(EXERCISE DESCRIPTION) Only some lines are wanted. Transcribe, exactly, the lines below from the line with "white headphones [670,526,753,593]" up to and including the line with "none -> green phone [228,252,294,288]".

(DATA SUPPLIED)

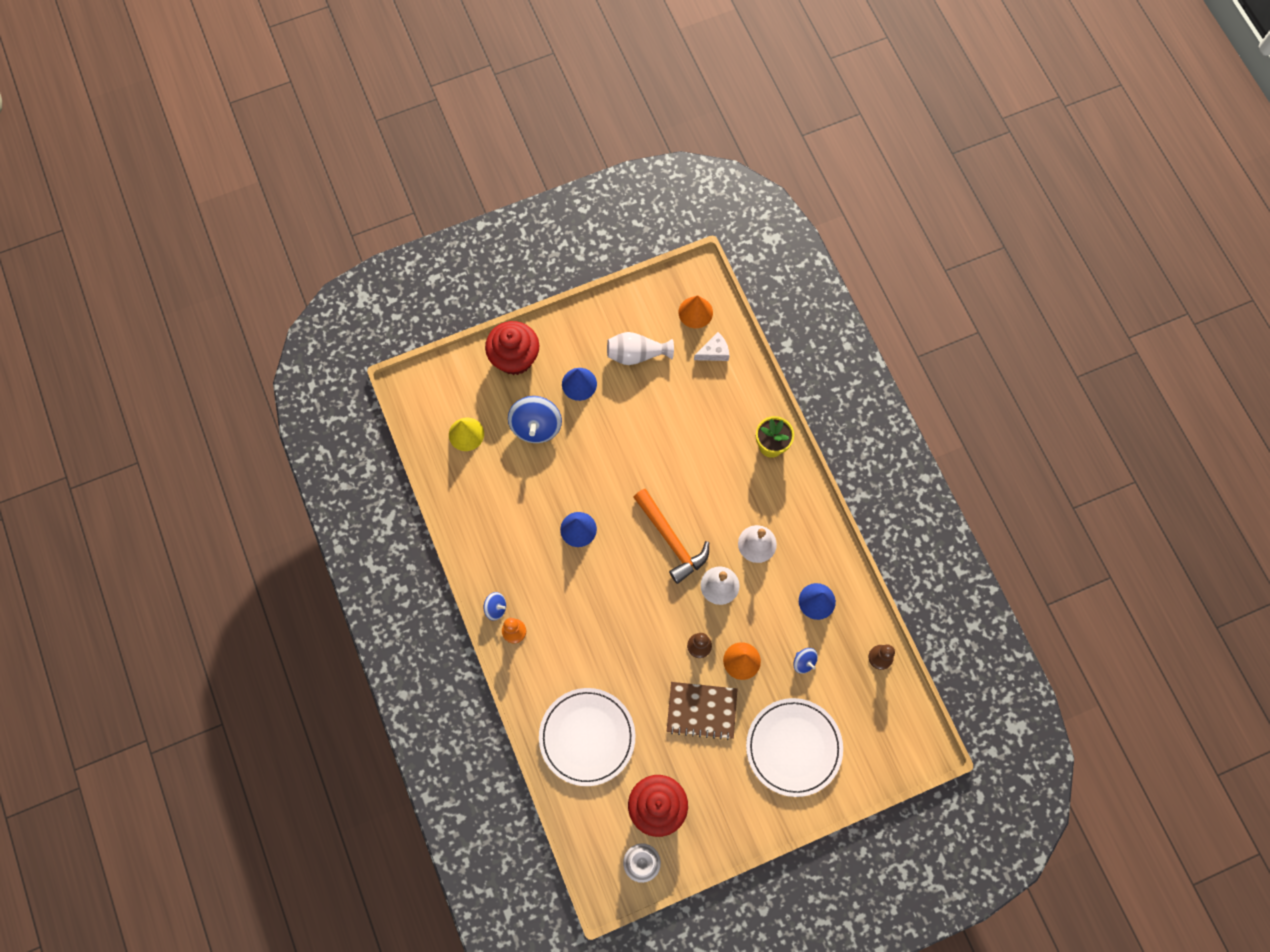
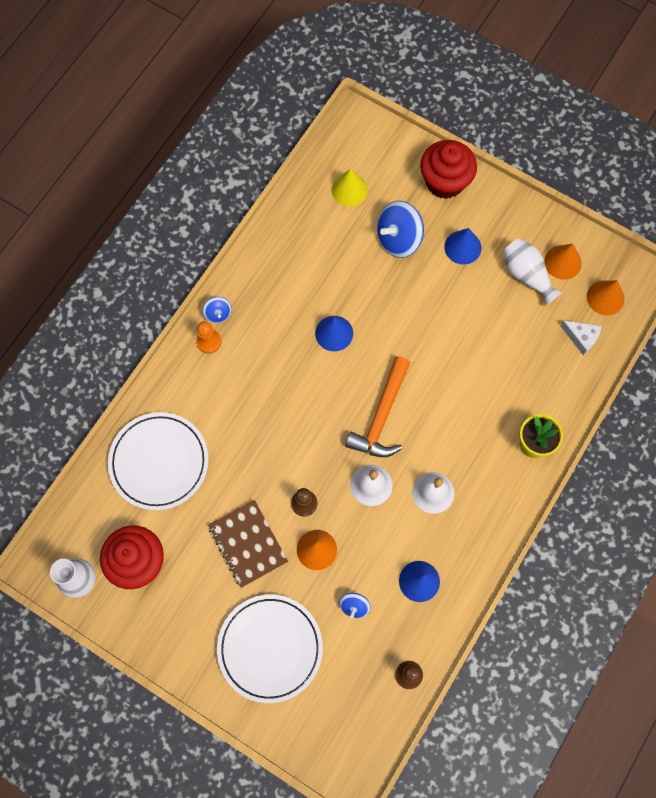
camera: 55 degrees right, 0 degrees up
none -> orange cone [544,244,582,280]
---
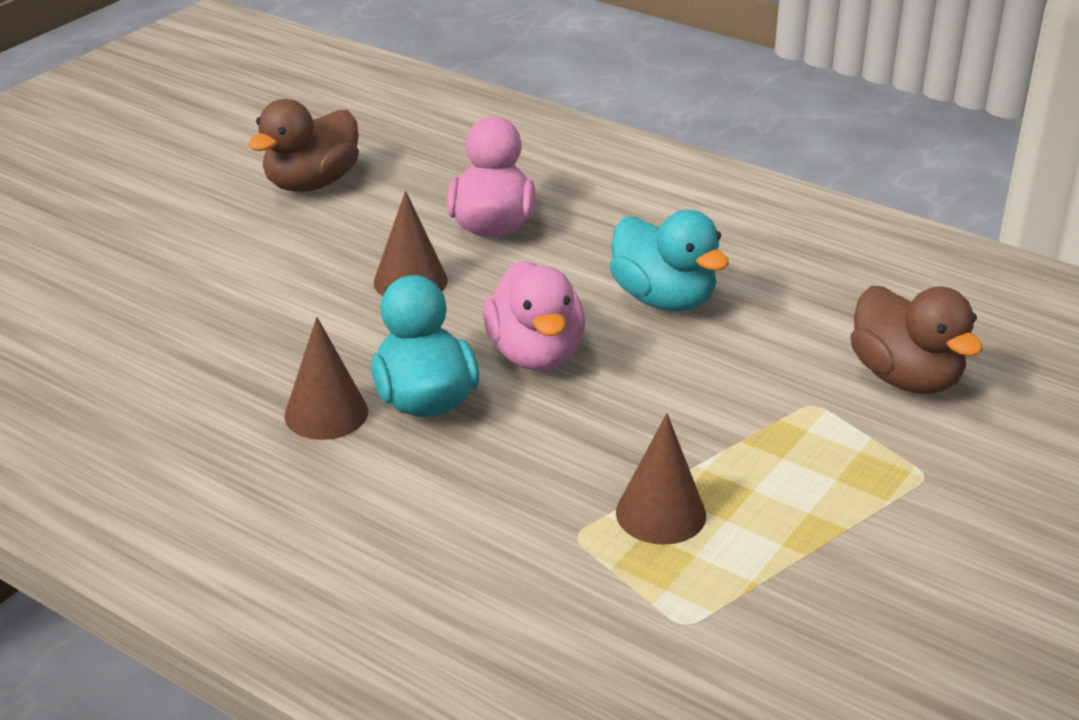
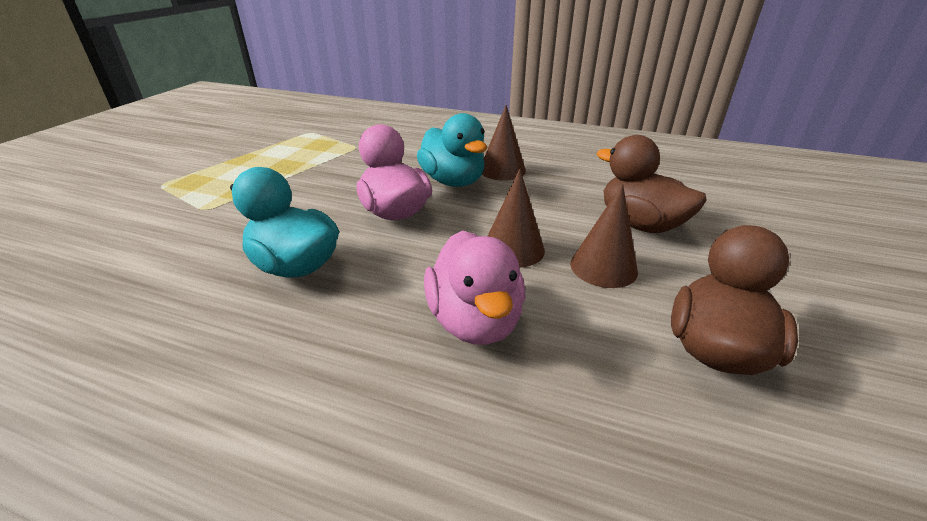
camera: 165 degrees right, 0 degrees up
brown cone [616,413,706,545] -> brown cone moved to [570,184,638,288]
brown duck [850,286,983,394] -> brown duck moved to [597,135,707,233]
...
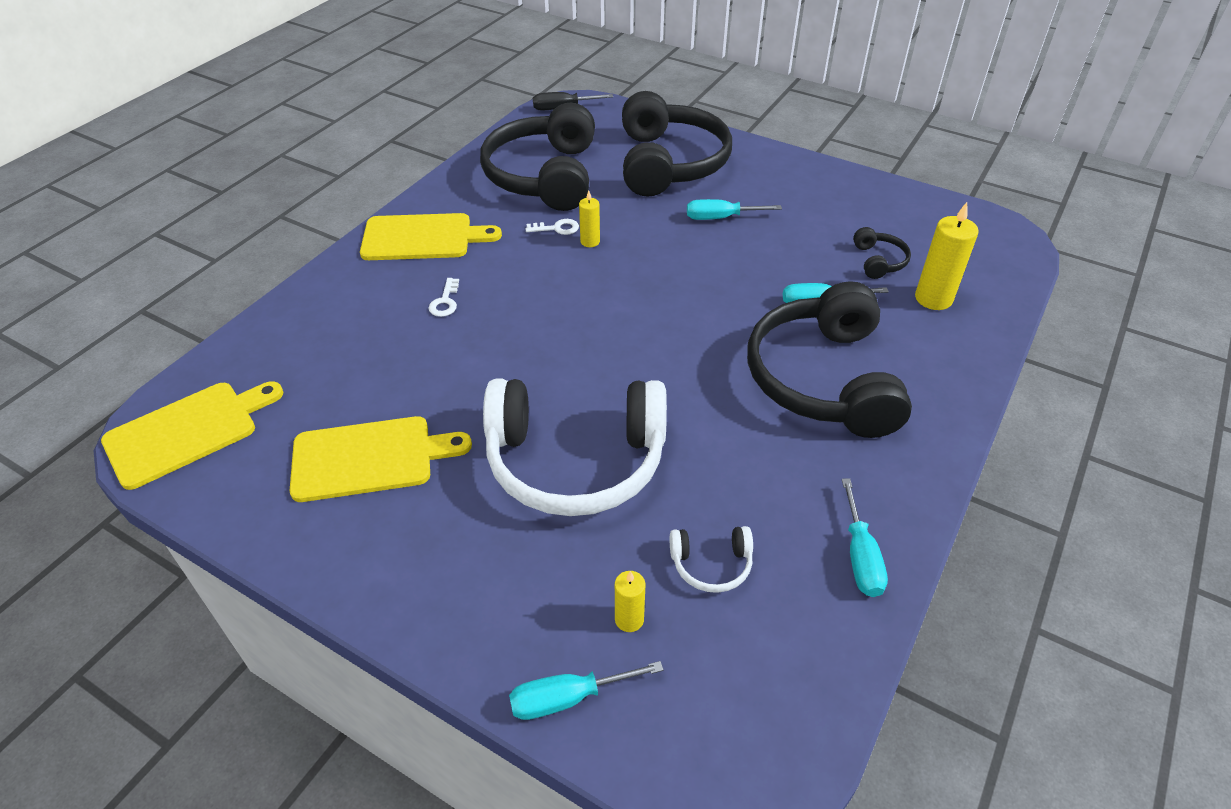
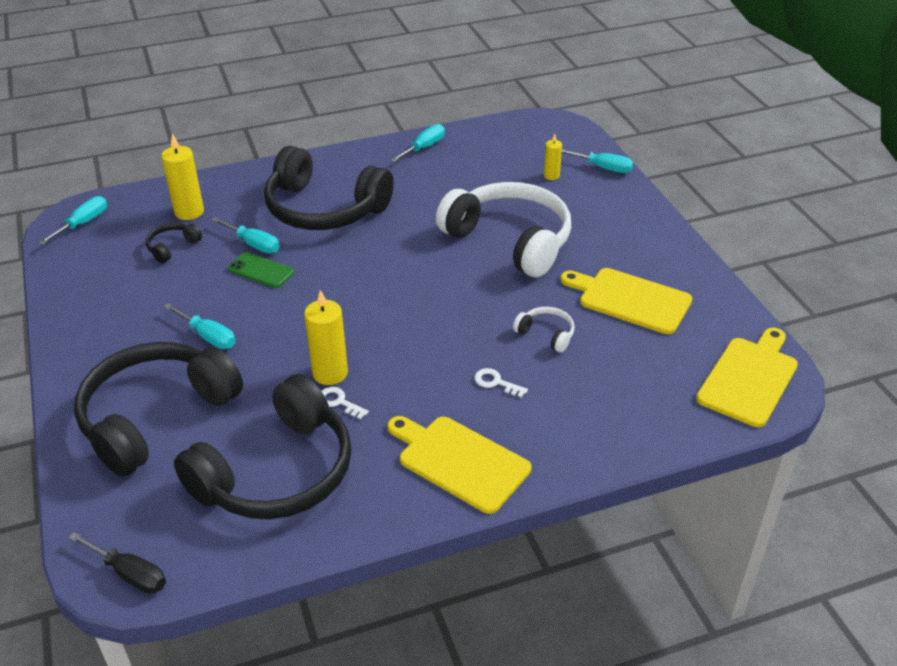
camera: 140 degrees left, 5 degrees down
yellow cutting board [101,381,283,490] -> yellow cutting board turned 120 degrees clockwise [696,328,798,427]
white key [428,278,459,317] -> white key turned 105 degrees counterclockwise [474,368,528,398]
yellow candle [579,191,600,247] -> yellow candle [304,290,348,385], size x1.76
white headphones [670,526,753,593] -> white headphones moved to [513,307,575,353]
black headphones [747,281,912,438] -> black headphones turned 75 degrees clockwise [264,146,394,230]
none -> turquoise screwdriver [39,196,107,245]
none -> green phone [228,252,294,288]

(ANSWER FOR THIS EXERCISE)
white headphones [670,526,753,593] -> white headphones moved to [513,307,575,353]
black headphones [747,281,912,438] -> black headphones turned 75 degrees clockwise [264,146,394,230]
none -> turquoise screwdriver [39,196,107,245]
none -> green phone [228,252,294,288]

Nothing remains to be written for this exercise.